(MATERIAL PROVIDED begins)

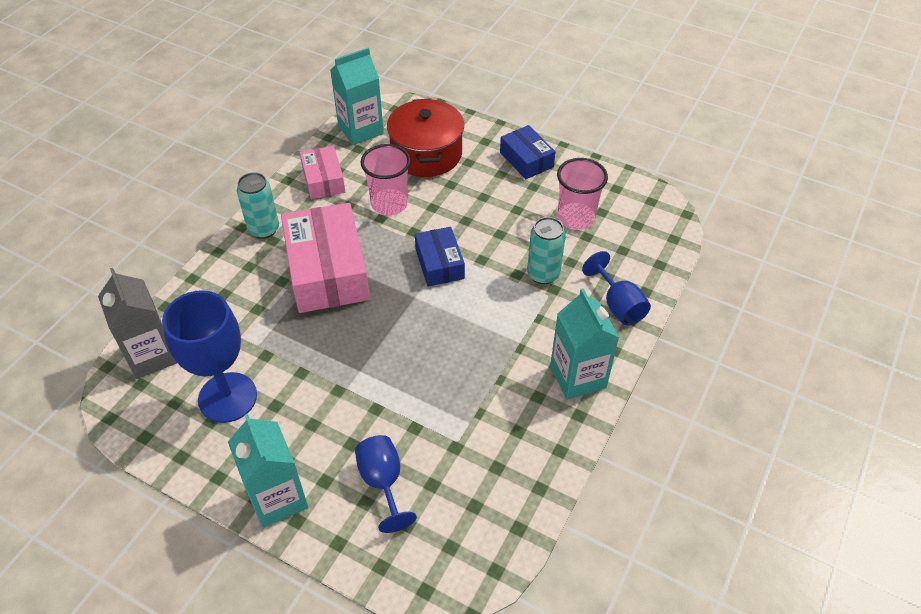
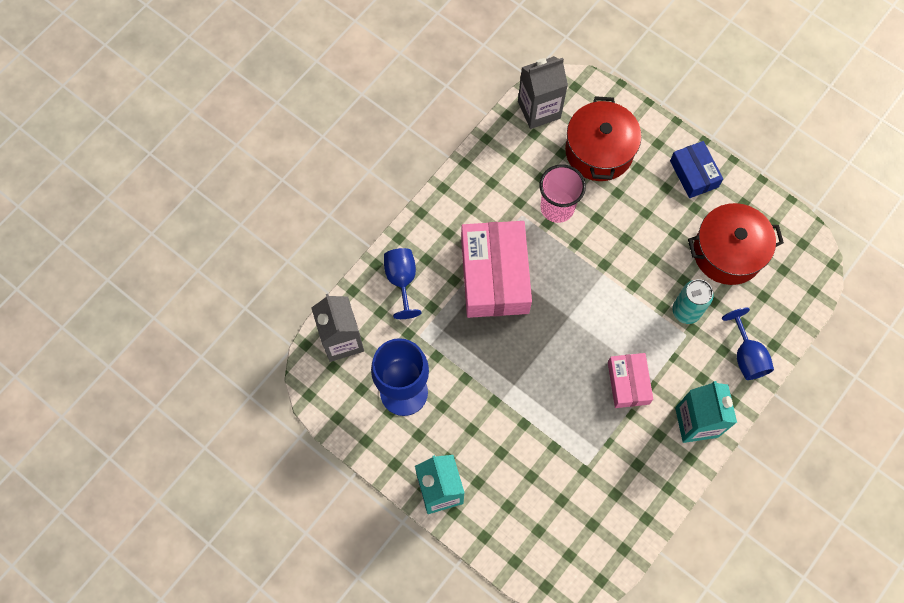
camera: 10 degrees right, 20 degrees up
(264, 229) = (441, 219): turquoise can -> none
(323, 180) = (498, 168): pink box -> pink box (628, 383)
(360, 130) = (539, 110): turquoise carton -> grey carton
(383, 482) = (523, 491): blue goblet -> blue goblet (402, 280)
(439, 264) = (595, 284): blue box -> none
(576, 218) = (728, 252): pink cup -> red pot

(MATERIAL PROVIDED ends)

Reproduce the entries above exactly, but only the lines between the line holding "(323, 180) = (498, 168): pink" and the line holding "(439, 264) = (595, 284): blue box -> none", inclusive.

(323, 180) = (498, 168): pink box -> pink box (628, 383)
(360, 130) = (539, 110): turquoise carton -> grey carton
(383, 482) = (523, 491): blue goblet -> blue goblet (402, 280)
(439, 264) = (595, 284): blue box -> none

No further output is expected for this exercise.